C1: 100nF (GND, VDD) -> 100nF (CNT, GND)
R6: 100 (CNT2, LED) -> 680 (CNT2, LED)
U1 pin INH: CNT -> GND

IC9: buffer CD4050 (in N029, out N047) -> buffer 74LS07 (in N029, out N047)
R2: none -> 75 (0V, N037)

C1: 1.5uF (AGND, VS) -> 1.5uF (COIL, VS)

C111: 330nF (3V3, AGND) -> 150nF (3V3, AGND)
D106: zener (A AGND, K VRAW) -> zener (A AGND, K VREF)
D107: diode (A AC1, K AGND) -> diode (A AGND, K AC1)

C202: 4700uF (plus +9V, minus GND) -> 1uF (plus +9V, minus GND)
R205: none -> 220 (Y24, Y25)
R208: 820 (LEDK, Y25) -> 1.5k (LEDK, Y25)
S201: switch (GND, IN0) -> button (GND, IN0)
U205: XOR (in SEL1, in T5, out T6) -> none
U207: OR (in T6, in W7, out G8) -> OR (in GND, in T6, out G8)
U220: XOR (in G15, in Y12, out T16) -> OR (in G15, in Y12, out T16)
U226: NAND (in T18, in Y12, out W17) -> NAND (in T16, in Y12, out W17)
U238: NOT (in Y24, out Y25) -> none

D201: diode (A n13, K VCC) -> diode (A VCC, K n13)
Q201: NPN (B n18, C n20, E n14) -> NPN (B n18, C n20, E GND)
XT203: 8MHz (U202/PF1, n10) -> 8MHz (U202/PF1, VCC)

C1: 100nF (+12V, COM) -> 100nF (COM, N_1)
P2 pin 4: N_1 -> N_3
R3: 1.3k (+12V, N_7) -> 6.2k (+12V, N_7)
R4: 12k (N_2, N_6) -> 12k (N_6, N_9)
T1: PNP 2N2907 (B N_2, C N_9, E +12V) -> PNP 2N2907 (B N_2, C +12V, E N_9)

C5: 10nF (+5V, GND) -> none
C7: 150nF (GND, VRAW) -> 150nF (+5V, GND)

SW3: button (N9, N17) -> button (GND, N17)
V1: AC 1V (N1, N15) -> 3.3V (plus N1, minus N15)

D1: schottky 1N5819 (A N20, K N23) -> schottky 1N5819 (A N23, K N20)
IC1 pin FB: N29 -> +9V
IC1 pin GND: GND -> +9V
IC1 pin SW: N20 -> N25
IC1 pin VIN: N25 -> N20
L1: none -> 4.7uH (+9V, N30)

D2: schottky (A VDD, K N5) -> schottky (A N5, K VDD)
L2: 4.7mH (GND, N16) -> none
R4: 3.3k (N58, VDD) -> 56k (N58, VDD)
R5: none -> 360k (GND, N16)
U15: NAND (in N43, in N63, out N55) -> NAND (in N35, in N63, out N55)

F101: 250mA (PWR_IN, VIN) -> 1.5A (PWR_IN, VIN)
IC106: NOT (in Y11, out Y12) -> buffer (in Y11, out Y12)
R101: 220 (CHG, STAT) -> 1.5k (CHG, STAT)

++++++++++

Take the entries above and return only the lines from the one with "C7: 150nF (GND, VRAW) -> 150nF (+5V, GND)" to the one with "F101: 250mA (PWR_IN, VIN)", both included, unchanged.

C7: 150nF (GND, VRAW) -> 150nF (+5V, GND)

SW3: button (N9, N17) -> button (GND, N17)
V1: AC 1V (N1, N15) -> 3.3V (plus N1, minus N15)

D1: schottky 1N5819 (A N20, K N23) -> schottky 1N5819 (A N23, K N20)
IC1 pin FB: N29 -> +9V
IC1 pin GND: GND -> +9V
IC1 pin SW: N20 -> N25
IC1 pin VIN: N25 -> N20
L1: none -> 4.7uH (+9V, N30)

D2: schottky (A VDD, K N5) -> schottky (A N5, K VDD)
L2: 4.7mH (GND, N16) -> none
R4: 3.3k (N58, VDD) -> 56k (N58, VDD)
R5: none -> 360k (GND, N16)
U15: NAND (in N43, in N63, out N55) -> NAND (in N35, in N63, out N55)

F101: 250mA (PWR_IN, VIN) -> 1.5A (PWR_IN, VIN)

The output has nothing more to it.